== INFORMATION SUPPLIED
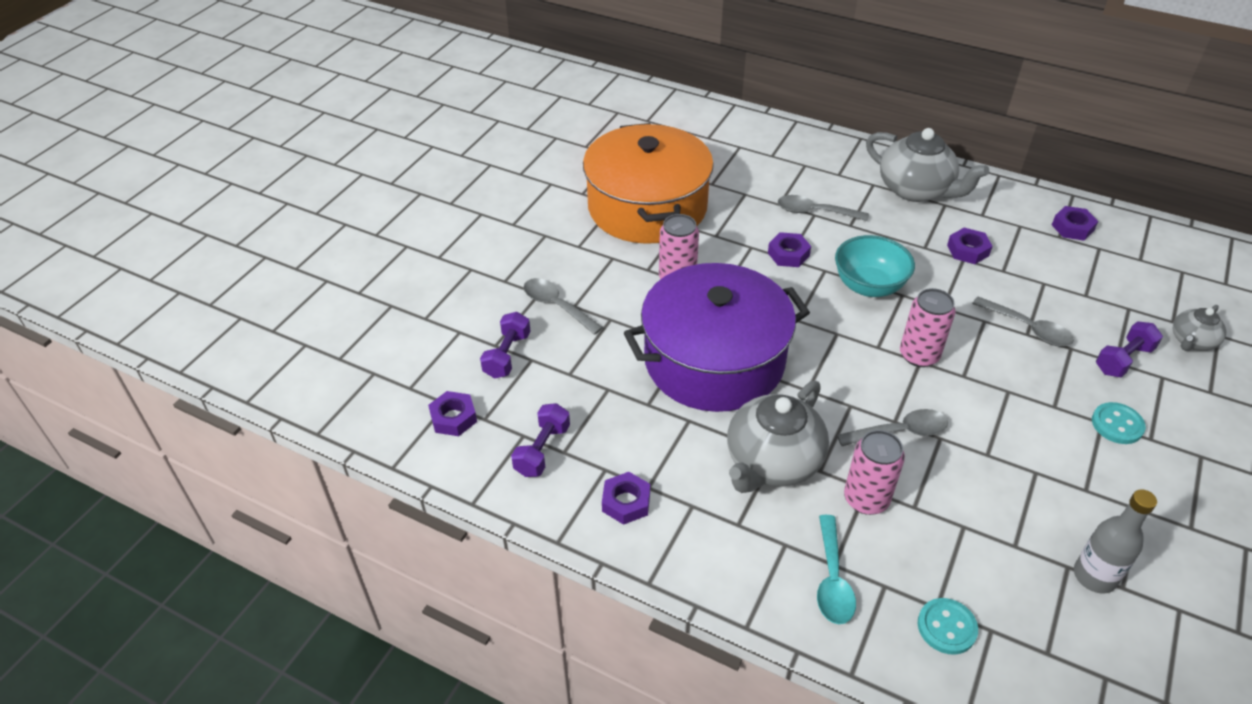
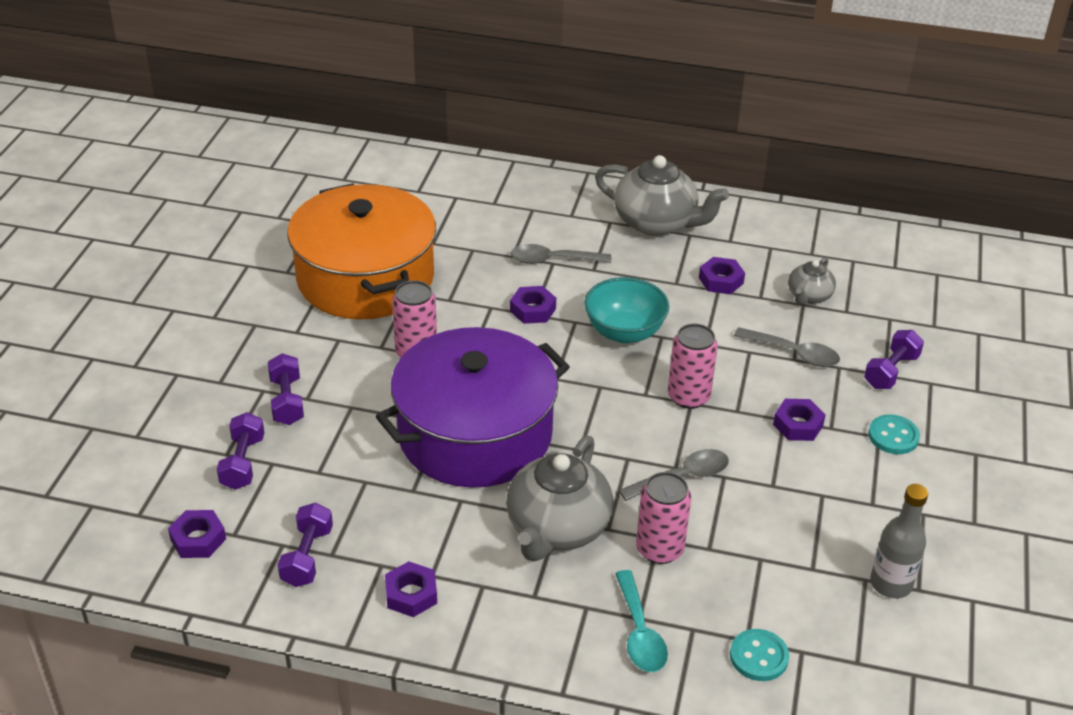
camera: 15 degrees left, 5 degrees down
(557, 306) = (287, 401): grey spoon -> purple dumbbell
(1072, 227) = (823, 243): purple nut -> purple nut (798, 425)
(1192, 341) = (954, 343): grey teapot -> grey teapot (809, 296)

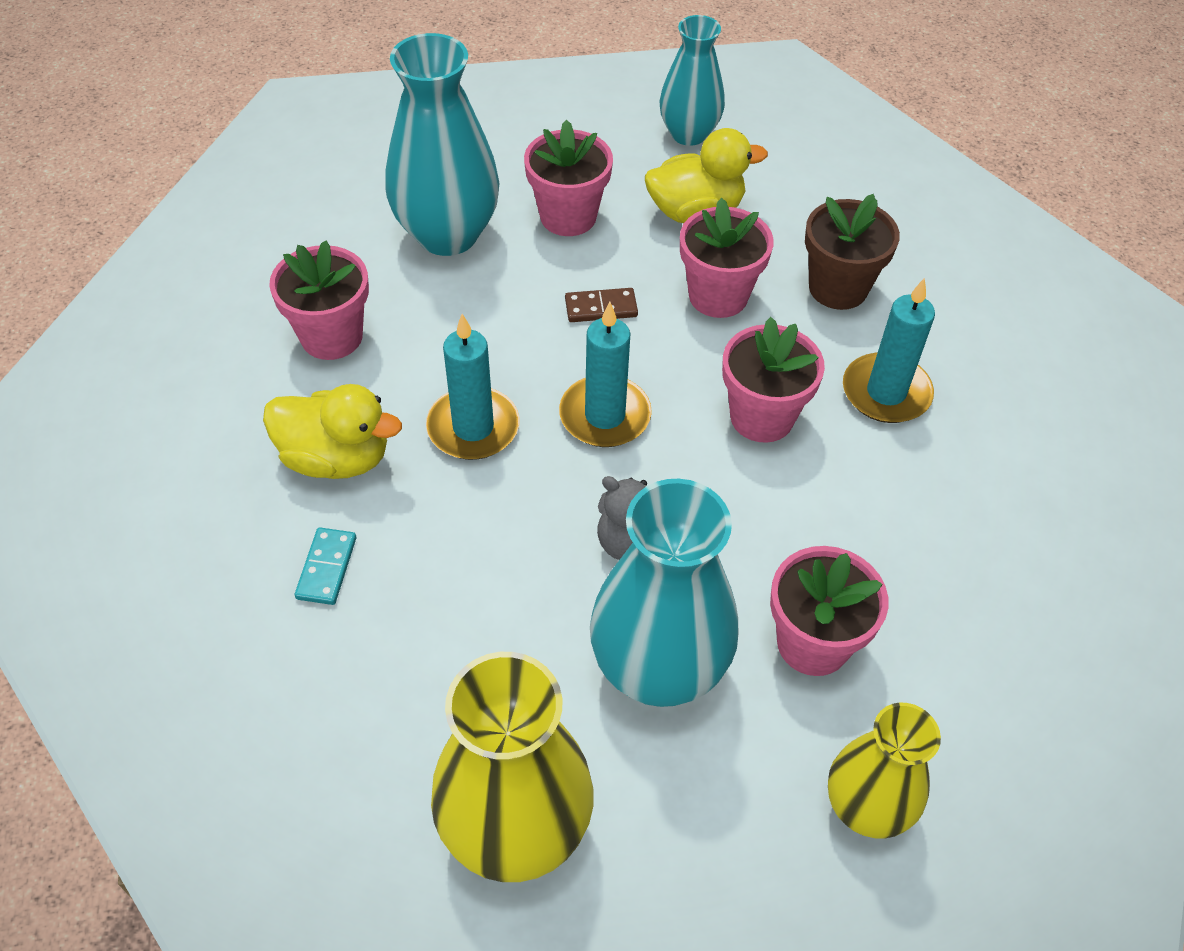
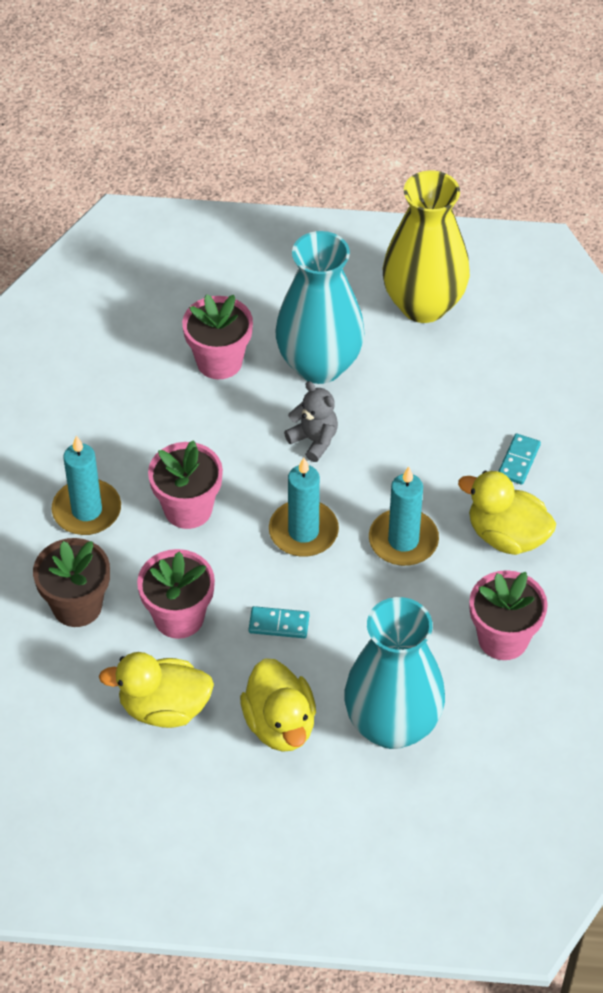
camera: 165 degrees left, 0 degrees up
(568, 216) = (280, 724): pink flower pot -> yellow duck
(601, 308) = (279, 624): brown domino -> turquoise domino
(688, 134) = (134, 804): turquoise vase -> none
(866, 807) = (227, 280): yellow vase -> none

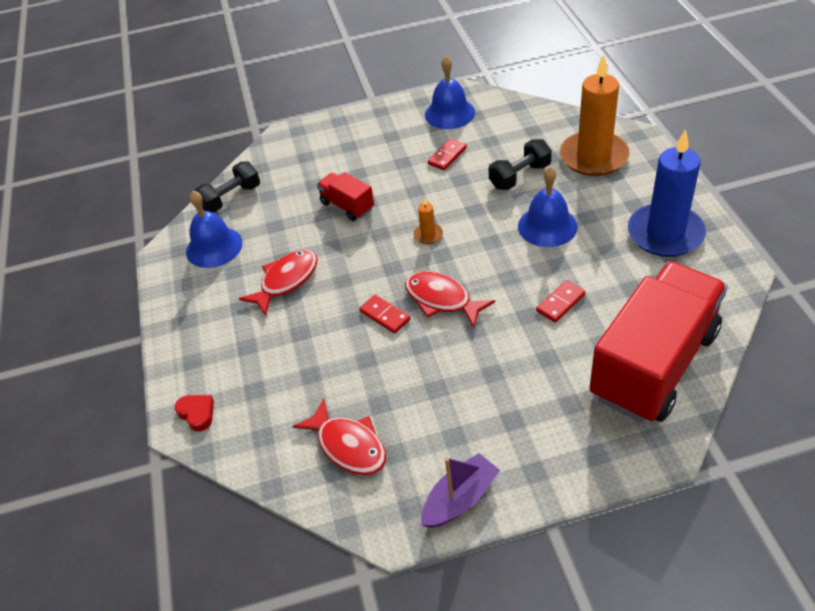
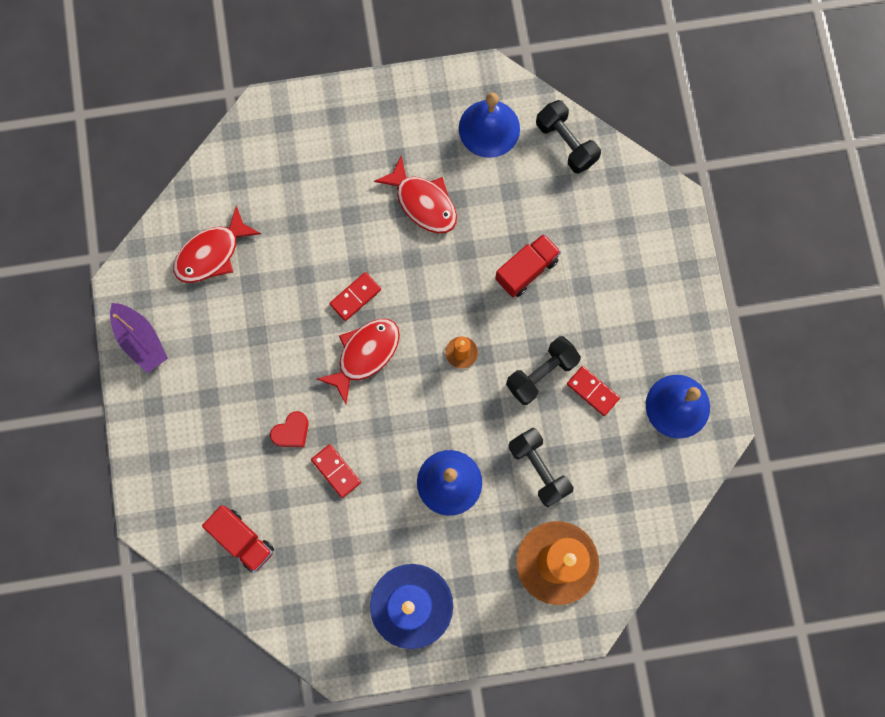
camera: 90 degrees right, 30 degrees up
(197, 413) = (273, 124): red heart -> red heart (291, 432)
(438, 185) = (541, 374): none -> black dumbbell
(654, 364) = (242, 540): red truck -> red truck, size x0.44

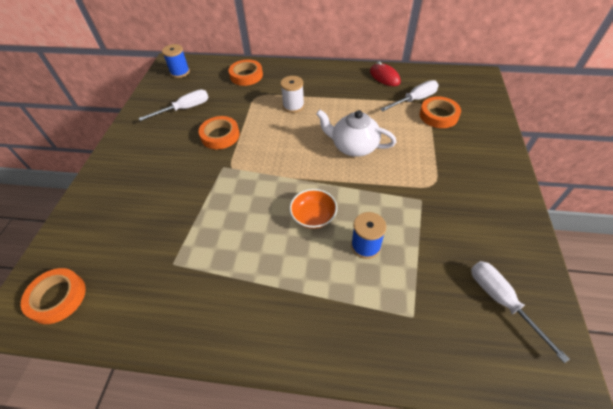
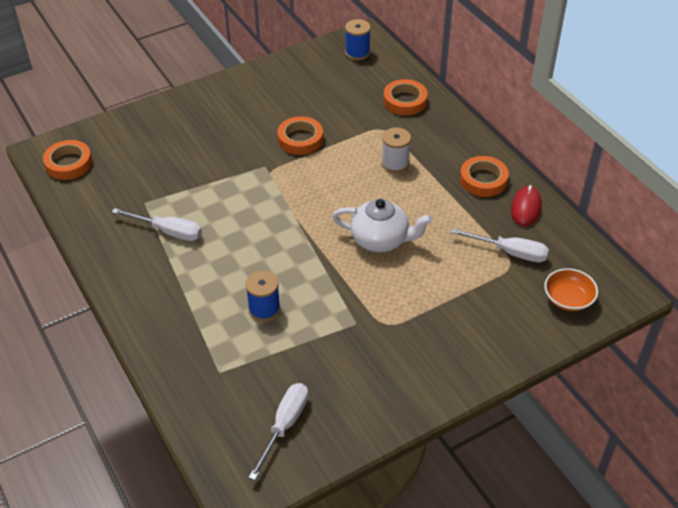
camera: 50 degrees right, 5 degrees down
(185, 109) = (310, 93): white screwdriver -> white screwdriver (168, 231)
(313, 216) = (265, 258): orange bowl -> orange bowl (568, 299)
(353, 146) = (381, 240): white teapot -> white teapot turned 120 degrees clockwise
(438, 115) = (503, 284): orange tape -> orange tape (483, 180)

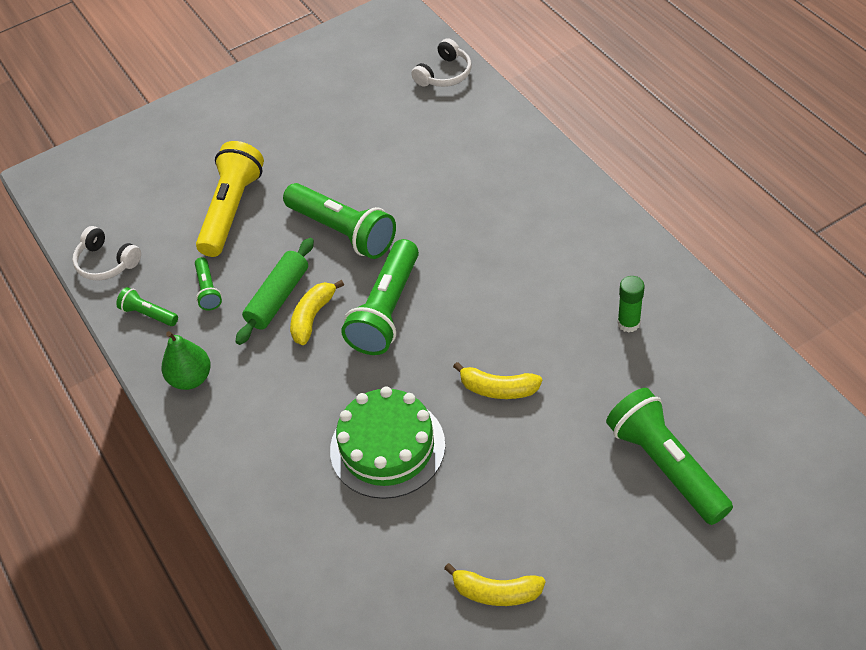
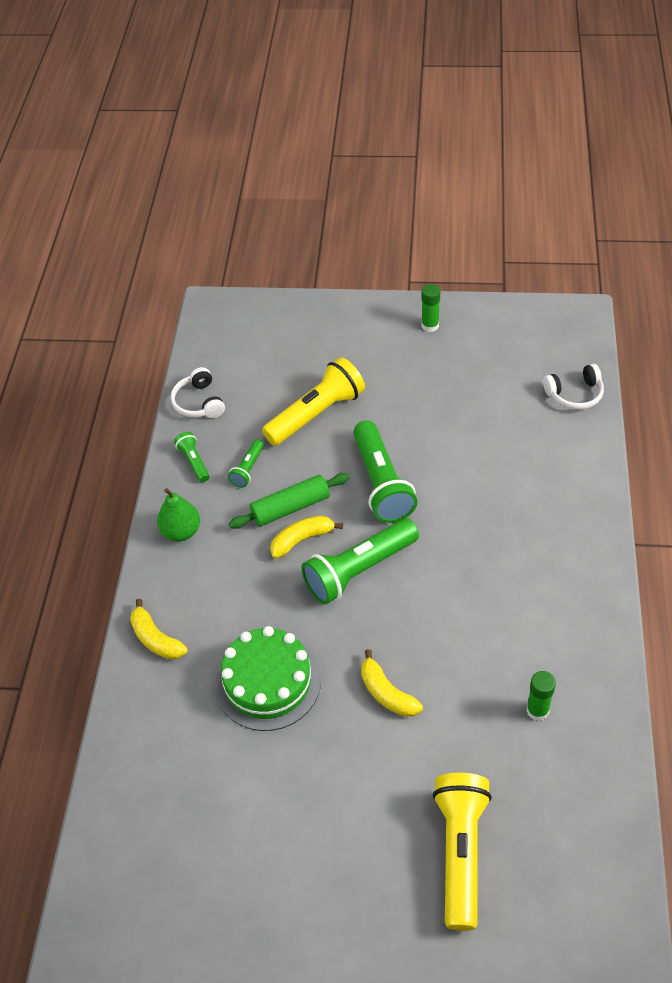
camera: 35 degrees right, 0 degrees up
(271, 85) = (430, 325): none -> green glue stick
(496, 592) = (247, 854): yellow banana -> yellow banana (156, 639)
(666, 466) = (460, 852): green flashlight -> yellow flashlight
====
TASK INSTRUCTIONS: Gather each line in the entries above where the string "grey" is found.

RESULT FOR THIS TASK:
(557, 306) = (287, 401): grey spoon -> purple dumbbell
(1192, 341) = (954, 343): grey teapot -> grey teapot (809, 296)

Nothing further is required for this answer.